Work required >> Only the lines from the one that includes "orange triangle: (105, 115)" through the last line below belong in the reply, copied exactly and without pictures.

Available data >>
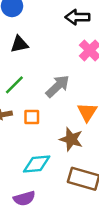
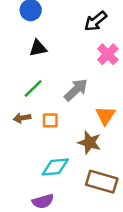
black arrow: (77, 17) -> (96, 21), turned -40

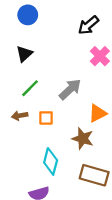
black triangle: (38, 48) -> (24, 54), moved, turned -30
orange triangle: (105, 115) -> (98, 113), turned 30
cyan diamond: (55, 167) -> (51, 161), turned -70

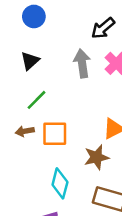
gray arrow: (70, 89) -> (82, 63), moved, turned -55
orange square: (46, 118) -> (55, 134), size x1.5
brown star: (83, 139) -> (96, 157), turned -30

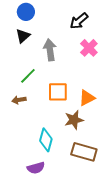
black triangle: (30, 61) -> (23, 36), moved
gray arrow: (82, 63) -> (50, 50), moved
orange square: (55, 134) -> (58, 92), moved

Solution for this task >>
orange triangle: (105, 115) -> (98, 113), turned 30
cyan diamond: (55, 167) -> (51, 161), turned -70

gray arrow: (70, 89) -> (82, 63), moved, turned -55
orange square: (46, 118) -> (55, 134), size x1.5
brown star: (83, 139) -> (96, 157), turned -30

black triangle: (30, 61) -> (23, 36), moved
gray arrow: (82, 63) -> (50, 50), moved
orange square: (55, 134) -> (58, 92), moved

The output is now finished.